[Data records]

==============================

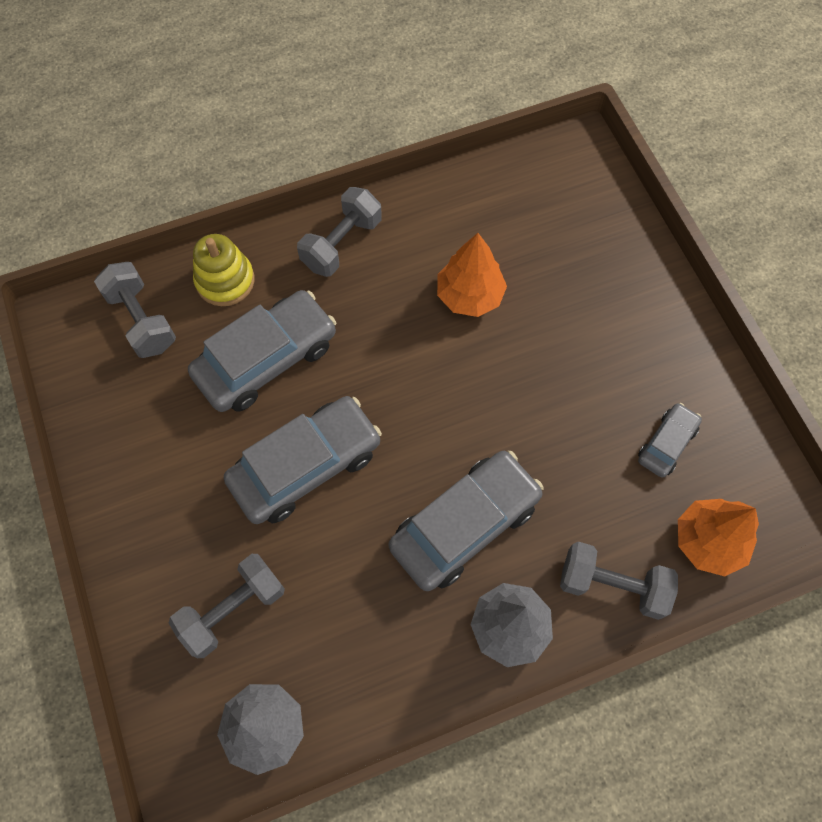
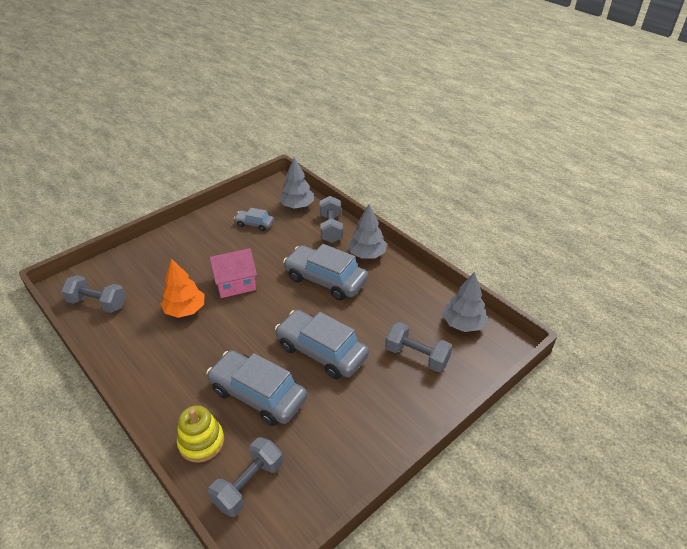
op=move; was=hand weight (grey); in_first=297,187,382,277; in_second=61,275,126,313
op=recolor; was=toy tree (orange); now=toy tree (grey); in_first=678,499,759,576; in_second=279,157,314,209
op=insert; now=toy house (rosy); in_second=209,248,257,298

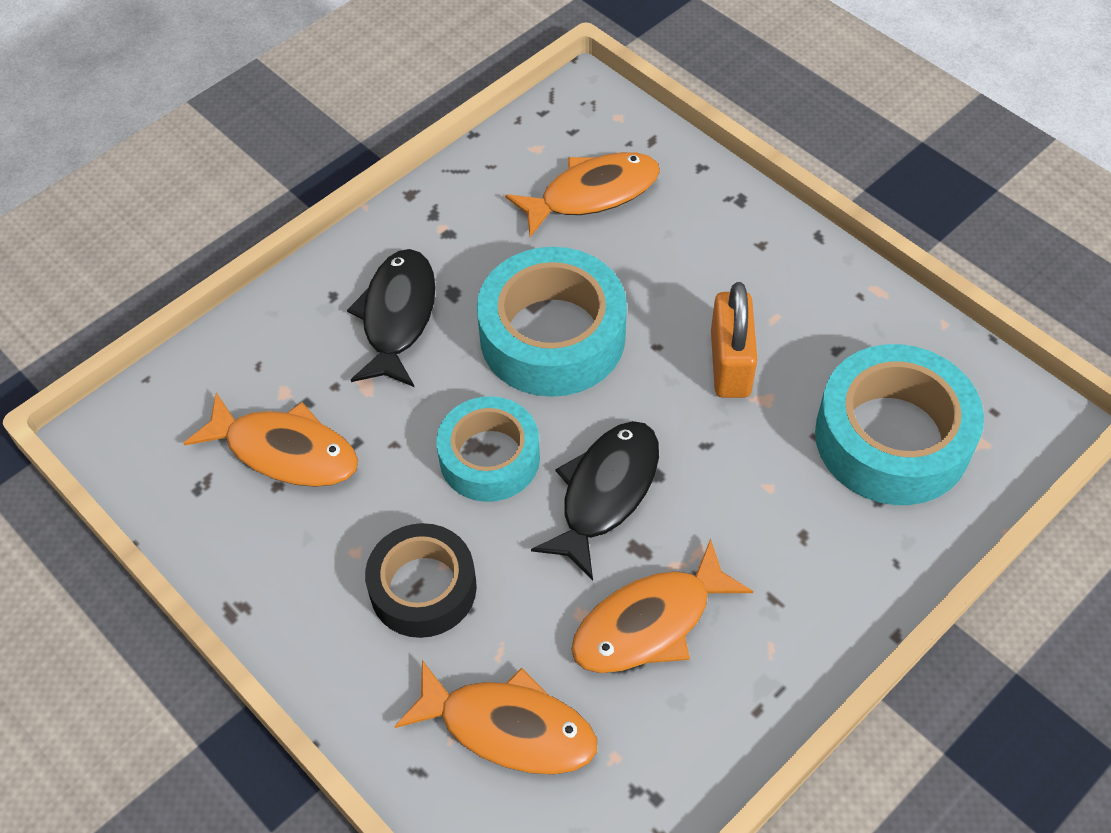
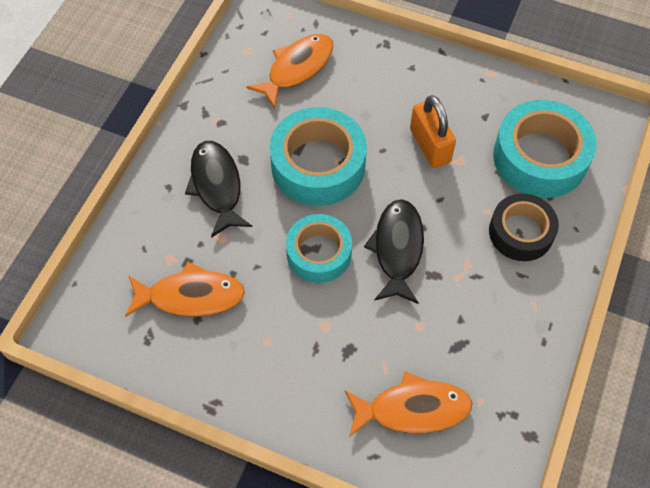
op=move; was=sticky tape (jet-black); in_first=365,523,477,638; in_second=489,194,559,261
op=delete; was=fish figure (orange); in_first=571,539,753,673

==============================

### What needs to be done:
Please transcribe all of the records above exactly, leaving out any pictures.

### Written answer:
op=move; was=hand weight (grey); in_first=297,187,382,277; in_second=61,275,126,313
op=recolor; was=toy tree (orange); now=toy tree (grey); in_first=678,499,759,576; in_second=279,157,314,209
op=insert; now=toy house (rosy); in_second=209,248,257,298

op=move; was=sticky tape (jet-black); in_first=365,523,477,638; in_second=489,194,559,261
op=delete; was=fish figure (orange); in_first=571,539,753,673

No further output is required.